The data:
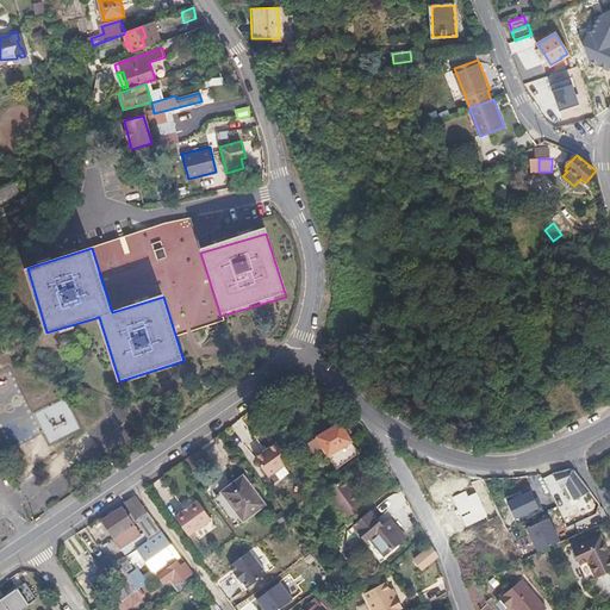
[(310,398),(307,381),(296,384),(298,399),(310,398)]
...
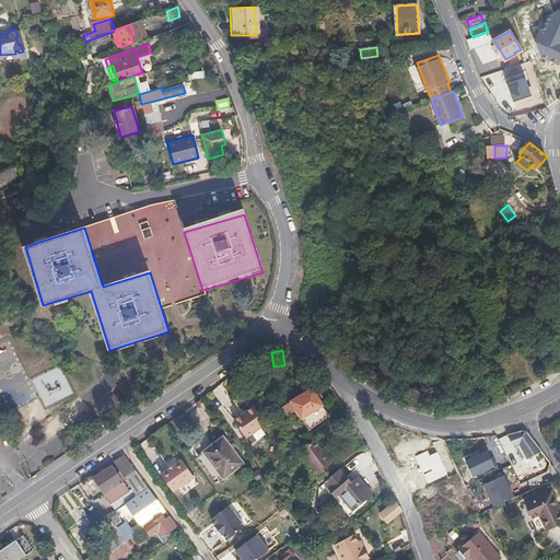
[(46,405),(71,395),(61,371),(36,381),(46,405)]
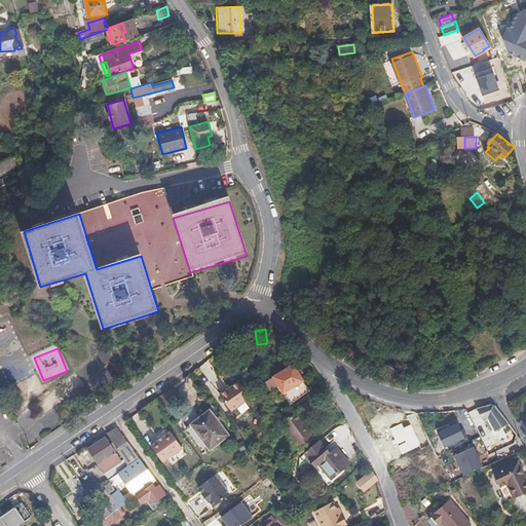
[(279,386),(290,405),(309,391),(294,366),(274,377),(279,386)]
* * *
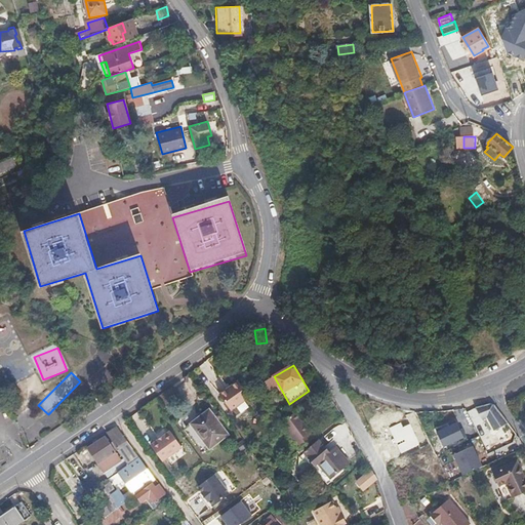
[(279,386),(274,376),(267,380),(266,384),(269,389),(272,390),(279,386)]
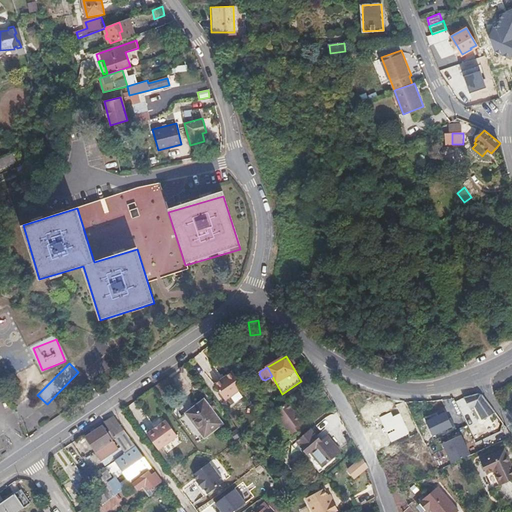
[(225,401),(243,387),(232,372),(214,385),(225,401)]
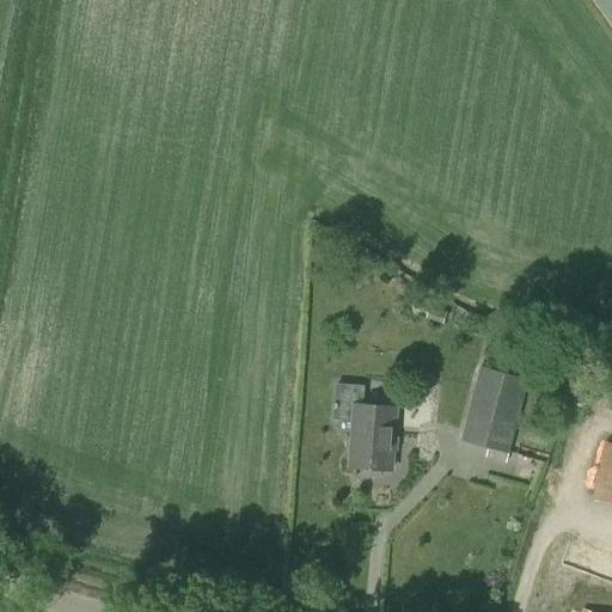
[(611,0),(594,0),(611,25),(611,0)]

About this exercise:
Nothing but the lines above, starting at the line that contains "[(46,405),(71,395),(61,371),(36,381),(46,405)]" and ending at the line that contains "[(279,386),(290,405),(309,391),(294,366),(274,377),(279,386)]", should be given again, exactly and without the pictures.

Solved exercise:
[(46,405),(71,395),(61,371),(36,381),(46,405)]
[(279,386),(290,405),(309,391),(294,366),(274,377),(279,386)]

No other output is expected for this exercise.